» PROBLEM DETAILS: Your task is to retype, exactly and only, the lines from the one containing "(596, 171) = (568, 516): purple" to the final line of the entries, leaving out all pictures.

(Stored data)
——
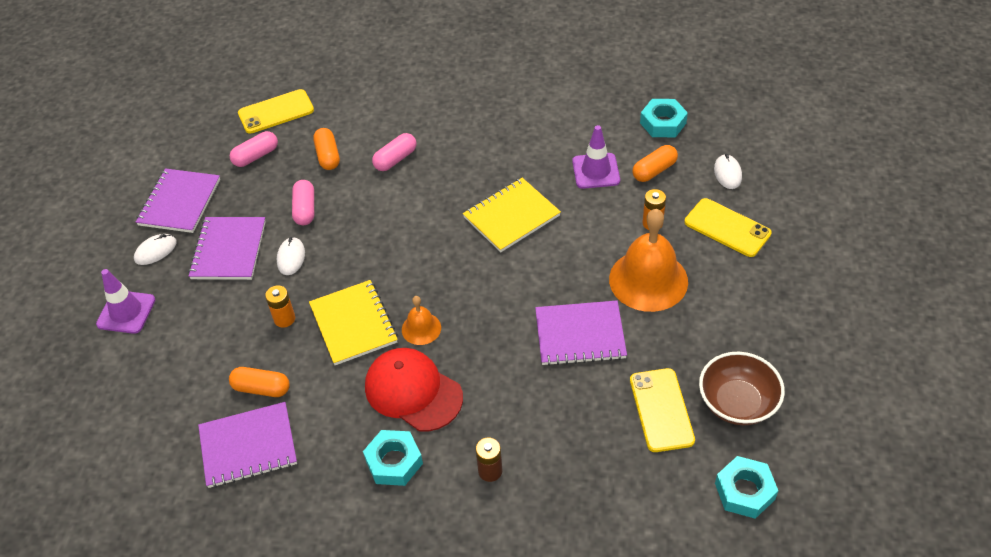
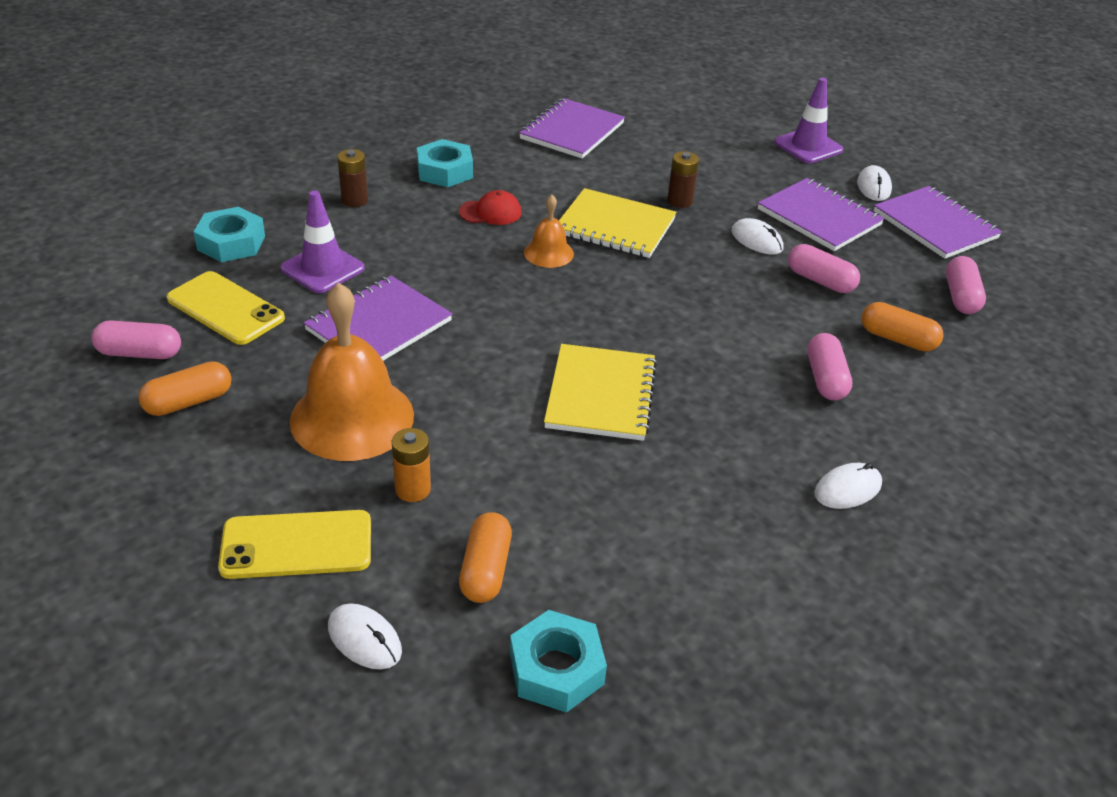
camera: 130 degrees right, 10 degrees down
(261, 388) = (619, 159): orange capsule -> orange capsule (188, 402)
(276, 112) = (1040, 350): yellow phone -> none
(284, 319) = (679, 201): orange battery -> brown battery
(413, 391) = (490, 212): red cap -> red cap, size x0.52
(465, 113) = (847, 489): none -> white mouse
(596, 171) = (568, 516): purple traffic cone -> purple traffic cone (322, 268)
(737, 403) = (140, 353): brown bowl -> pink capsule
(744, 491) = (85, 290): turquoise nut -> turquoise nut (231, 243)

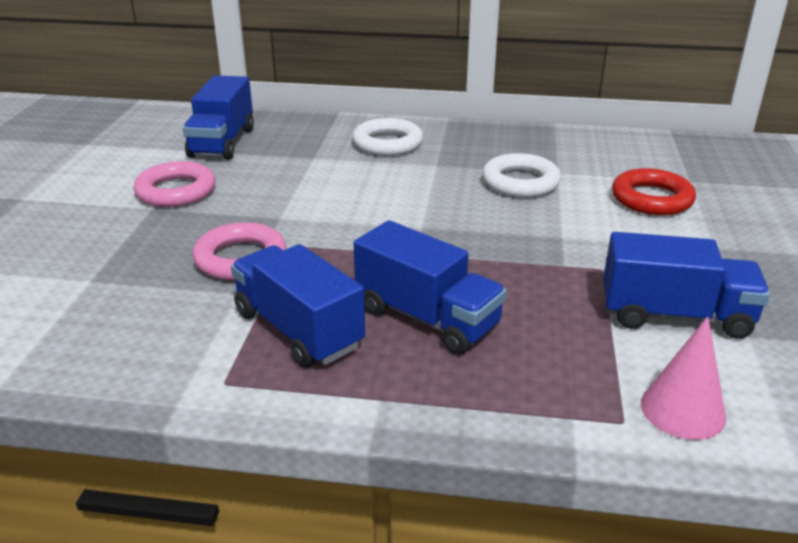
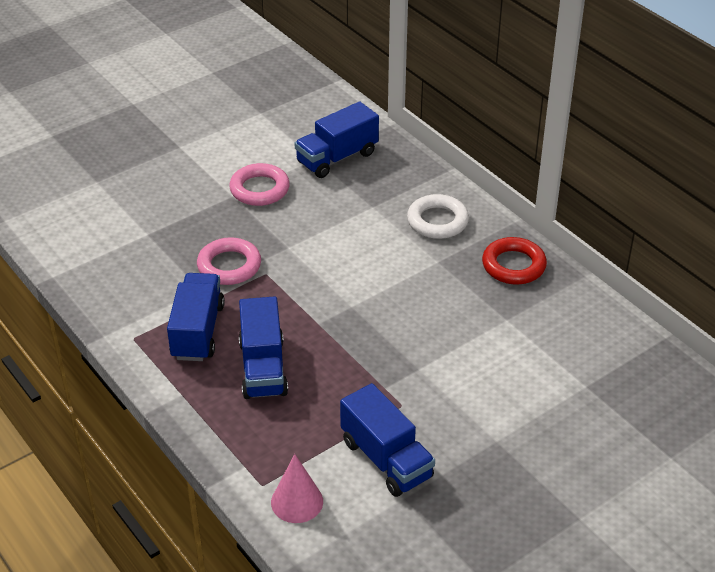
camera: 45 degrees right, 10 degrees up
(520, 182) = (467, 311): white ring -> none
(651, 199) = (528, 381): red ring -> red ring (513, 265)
——
» ANSWER BELOW:
(596, 171) = (568, 516): purple traffic cone -> purple traffic cone (322, 268)
(737, 403) = (140, 353): brown bowl -> pink capsule
(744, 491) = (85, 290): turquoise nut -> turquoise nut (231, 243)

camera: 45 degrees right, 10 degrees up
(520, 182) = (467, 311): white ring -> none
(651, 199) = (528, 381): red ring -> red ring (513, 265)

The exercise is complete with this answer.